## What to work on
All entries are to be transcribed exactly. Pictures are not part of the copy.
——
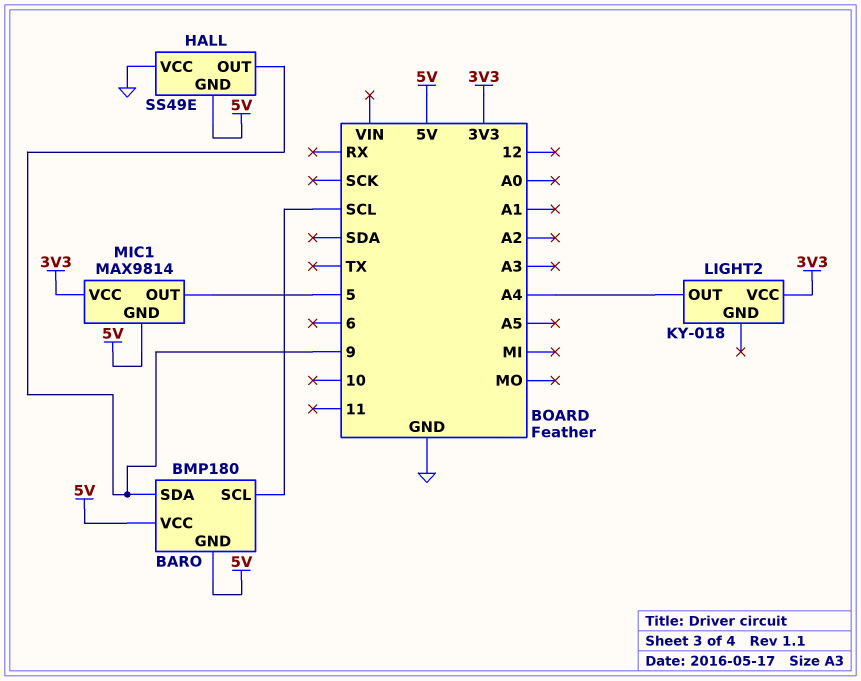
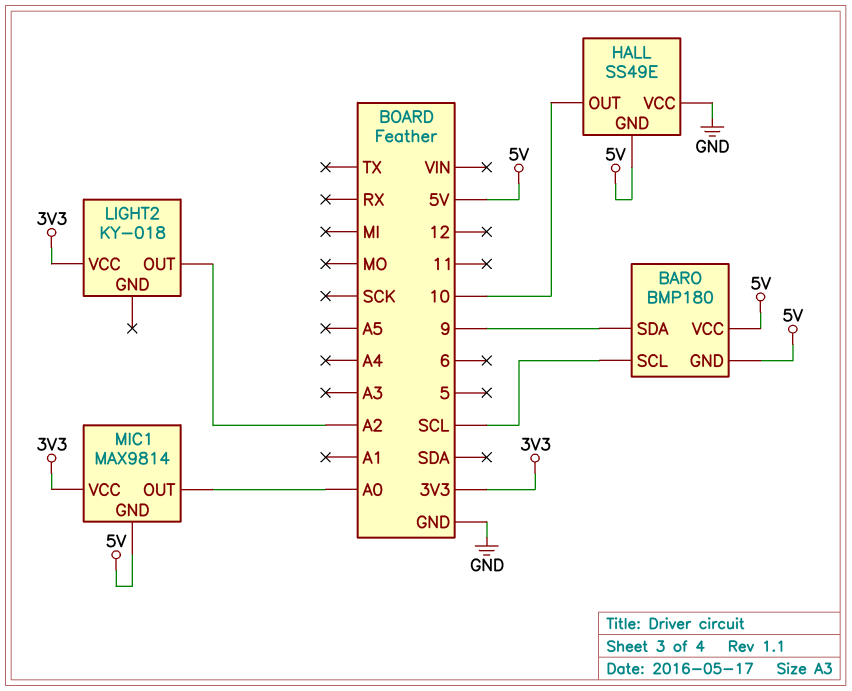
HALL pin OUT: 9 -> 10
LIGHT2 pin OUT: A4 -> A2
MIC1 pin OUT: 5 -> A0

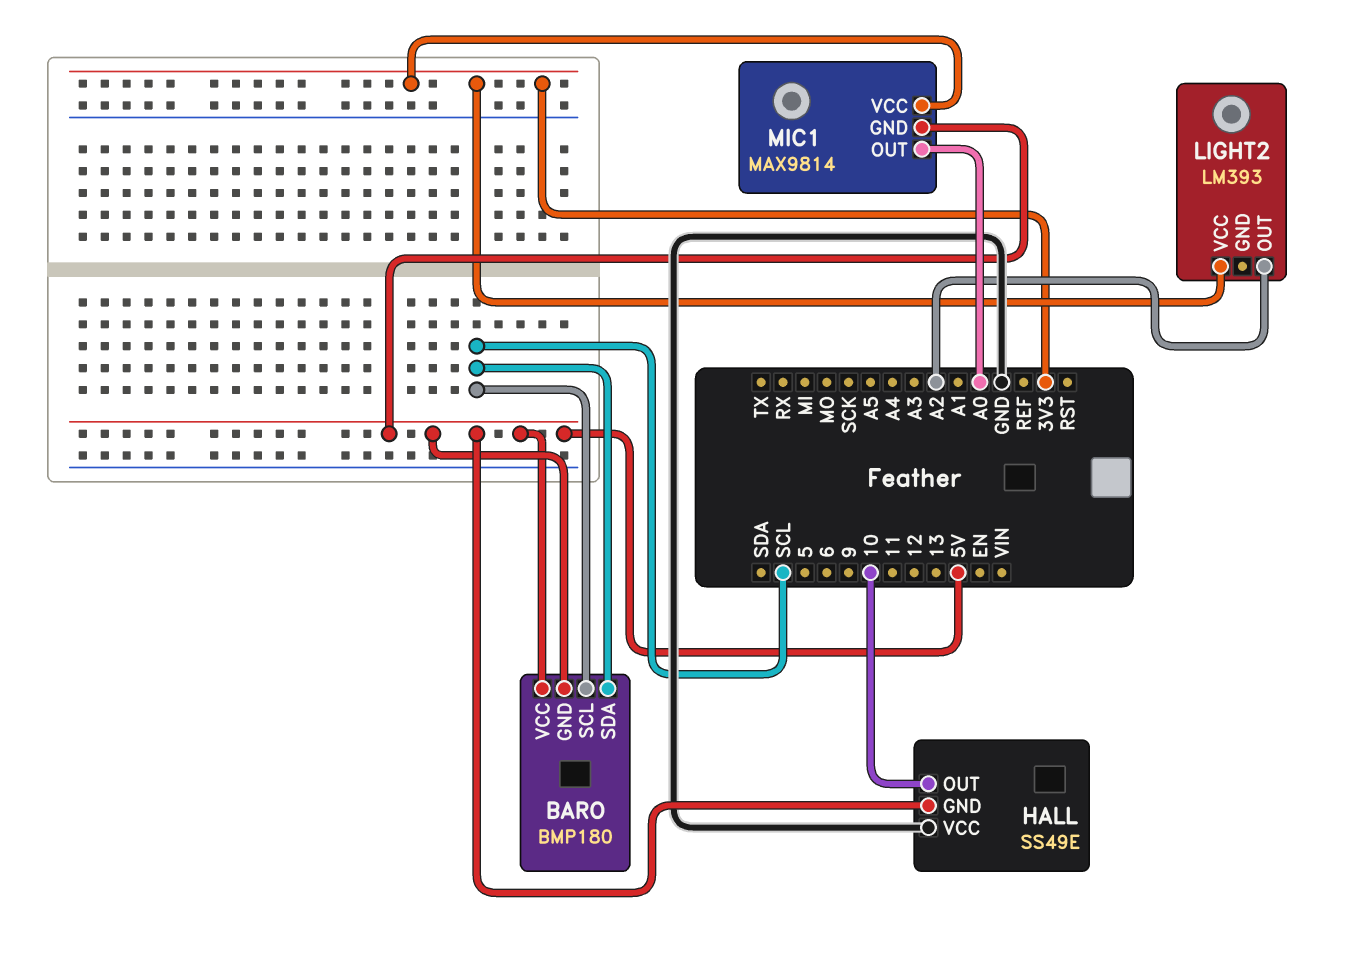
BARO pin SDA: 9 -> SCL
LIGHT2: KY-018 -> LM393

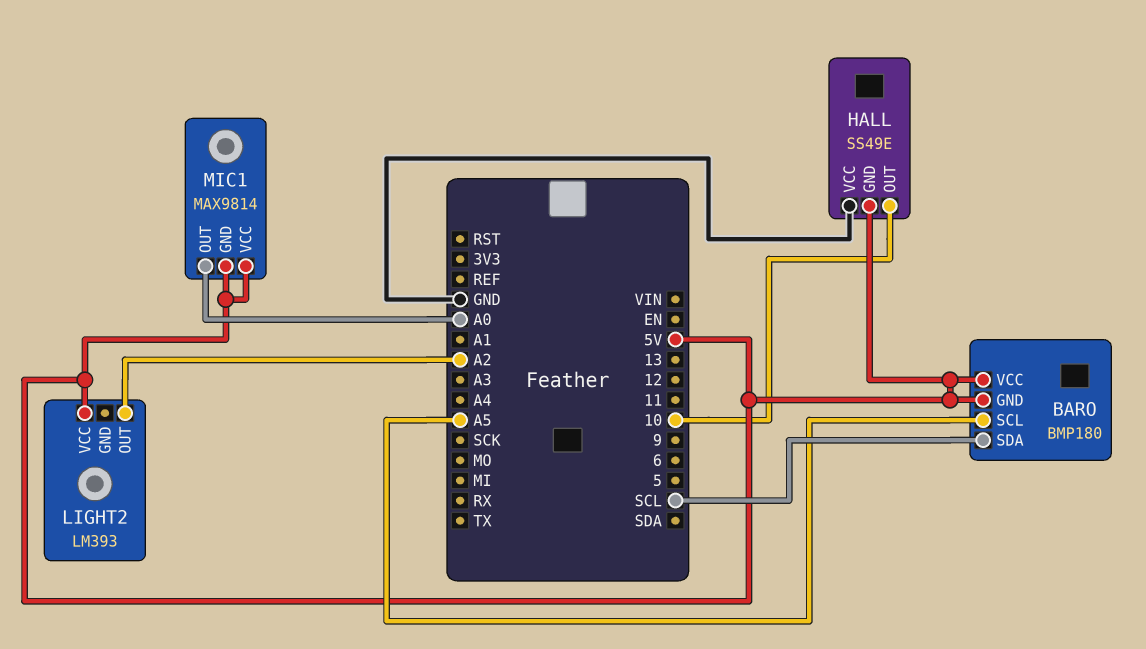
BARO pin SCL: SCL -> A5
LIGHT2 pin VCC: 3V3 -> 5V
MIC1 pin VCC: 3V3 -> 5V

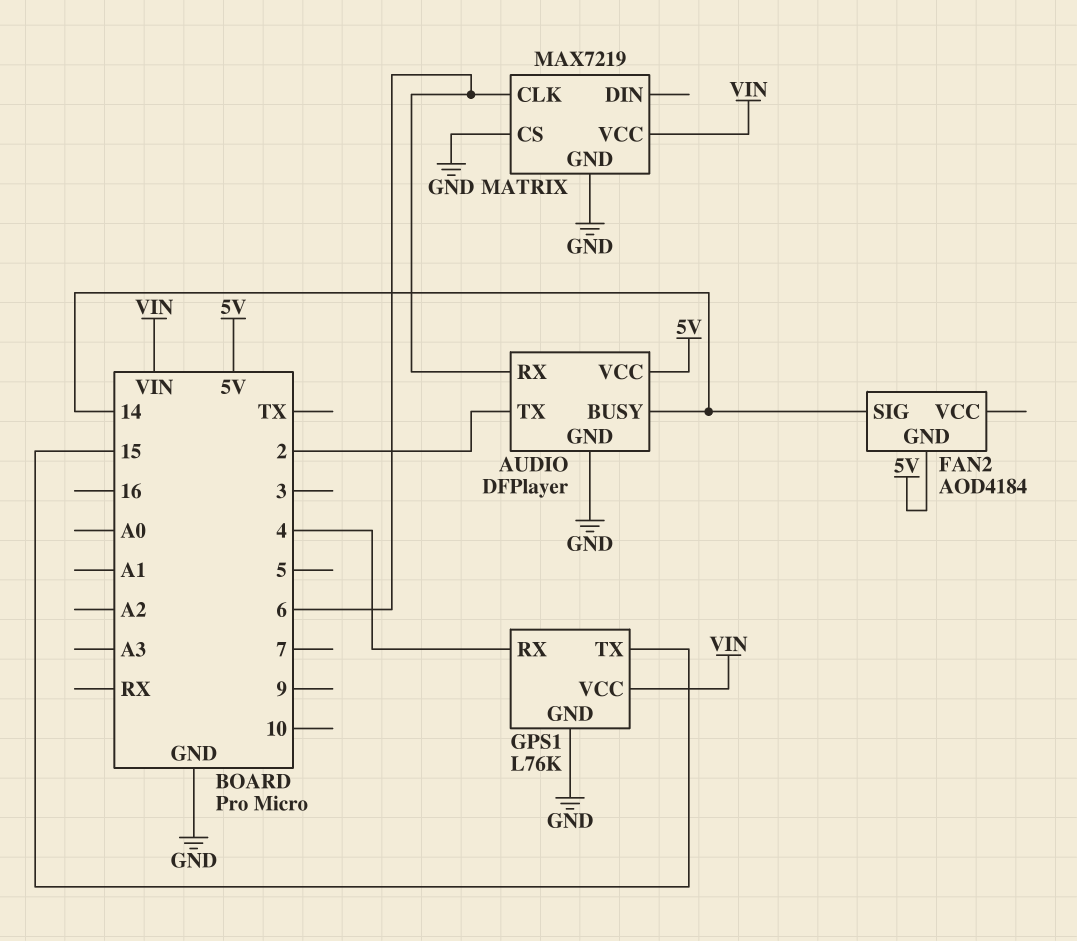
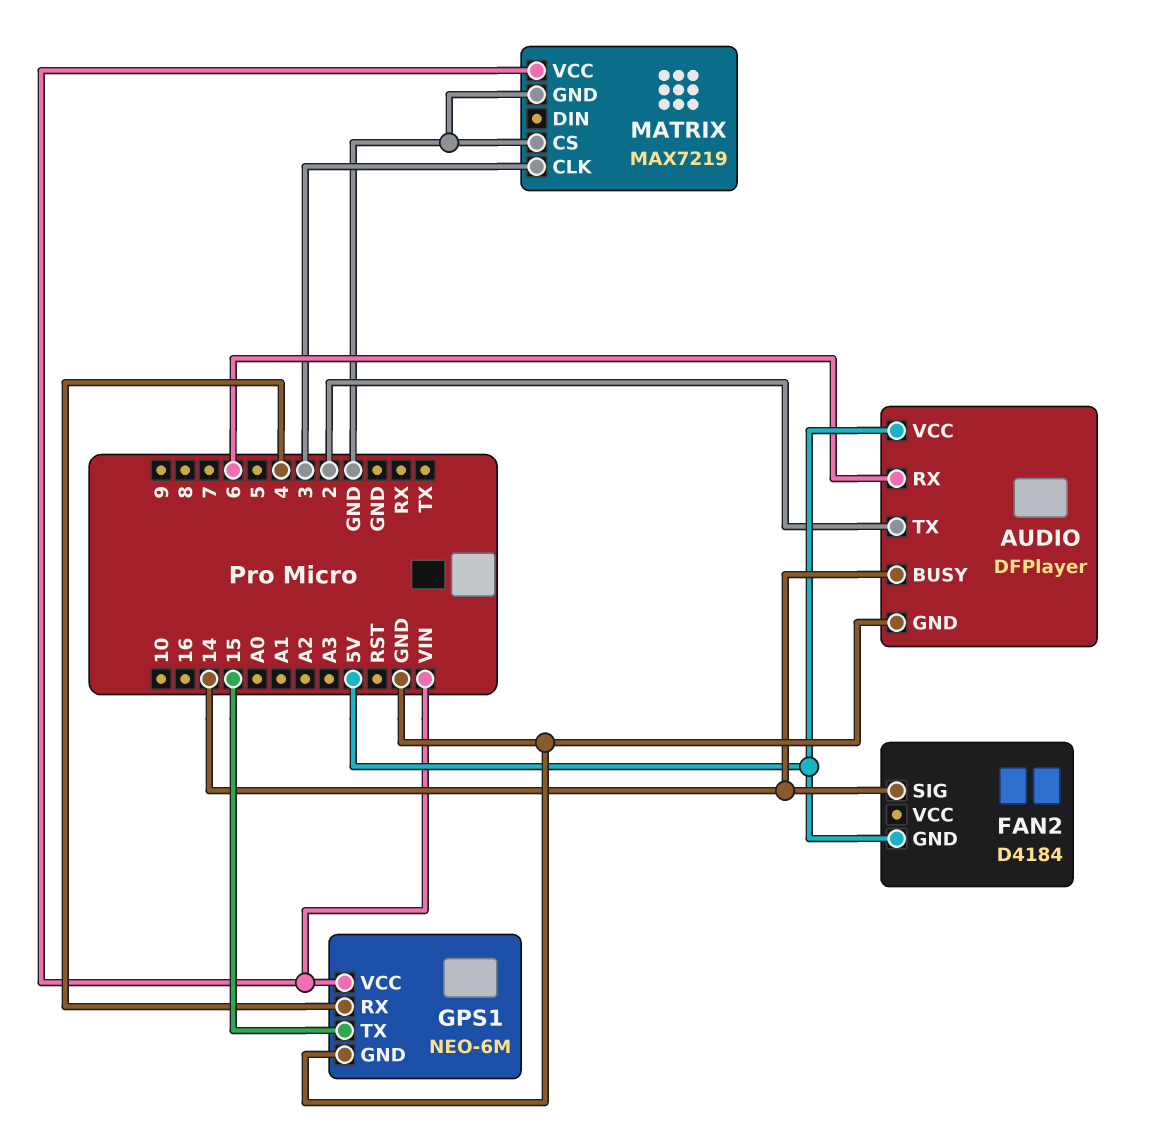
FAN2: AOD4184 -> D4184
GPS1: L76K -> NEO-6M
MATRIX pin CLK: 6 -> 3

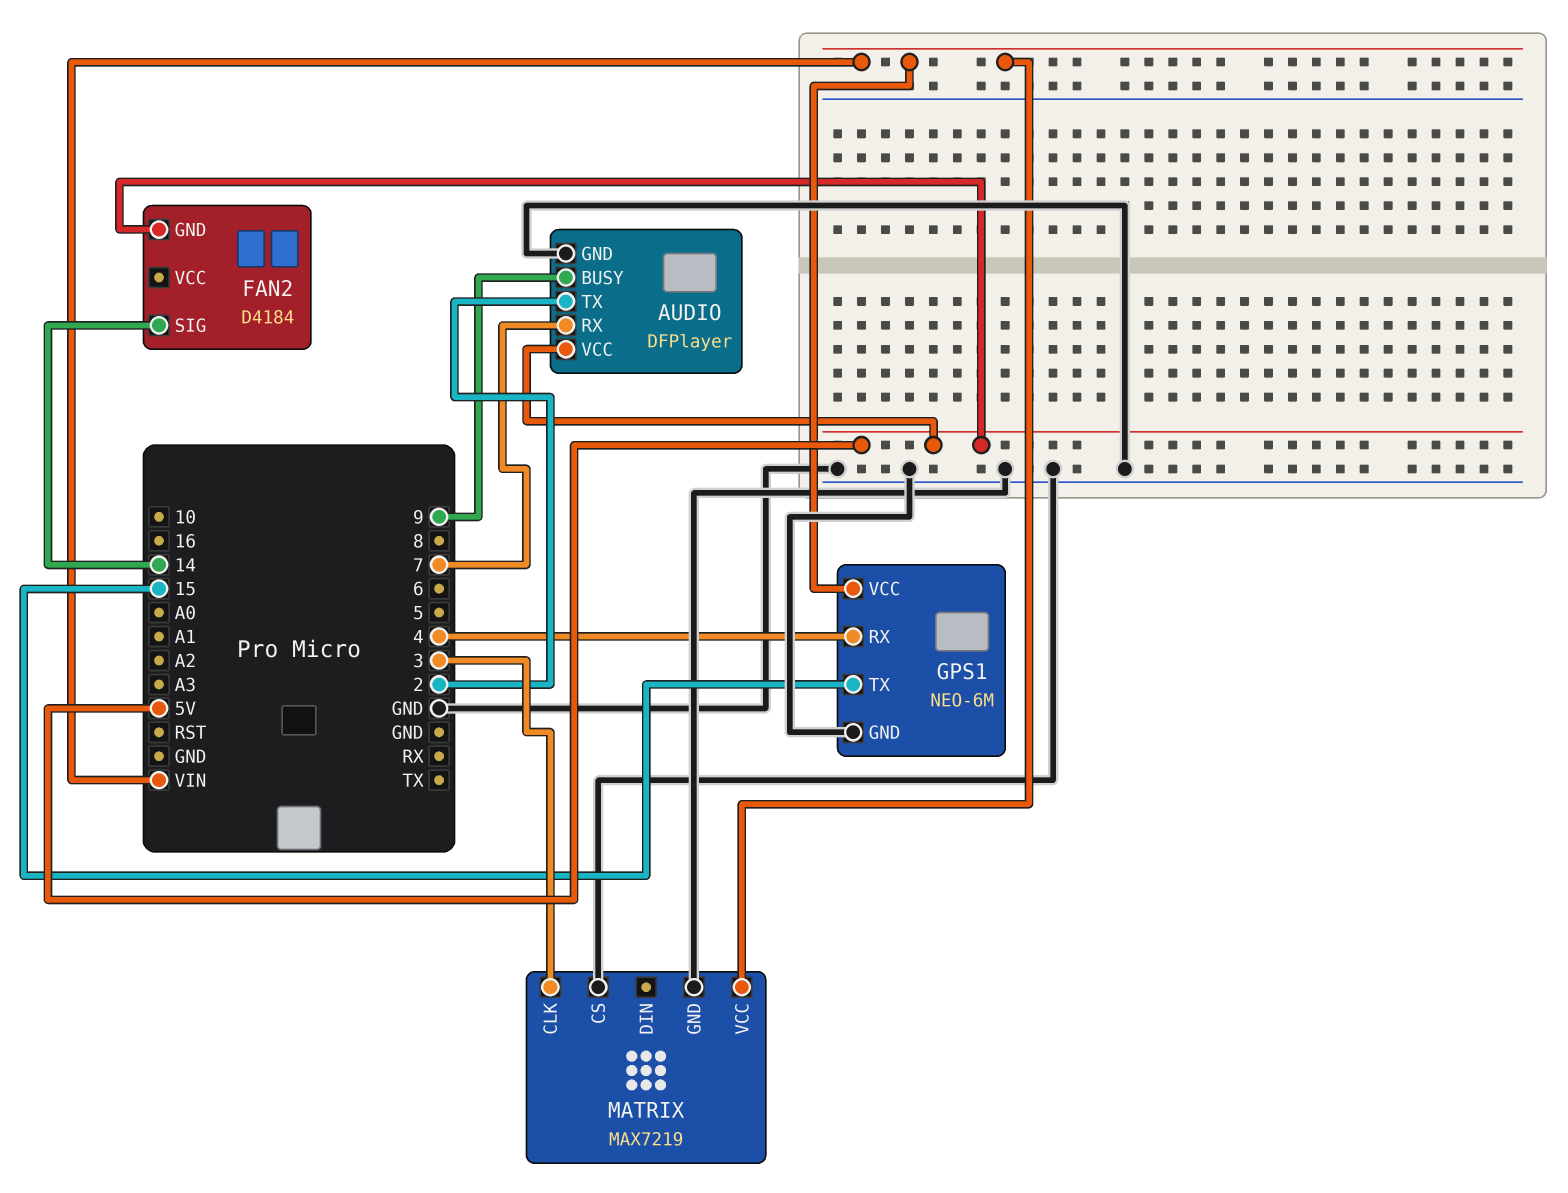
AUDIO pin BUSY: 14 -> 9
AUDIO pin RX: 6 -> 7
——
## Task output
HALL pin OUT: 9 -> 10
LIGHT2 pin OUT: A4 -> A2
MIC1 pin OUT: 5 -> A0

BARO pin SDA: 9 -> SCL
LIGHT2: KY-018 -> LM393

BARO pin SCL: SCL -> A5
LIGHT2 pin VCC: 3V3 -> 5V
MIC1 pin VCC: 3V3 -> 5V

FAN2: AOD4184 -> D4184
GPS1: L76K -> NEO-6M
MATRIX pin CLK: 6 -> 3

AUDIO pin BUSY: 14 -> 9
AUDIO pin RX: 6 -> 7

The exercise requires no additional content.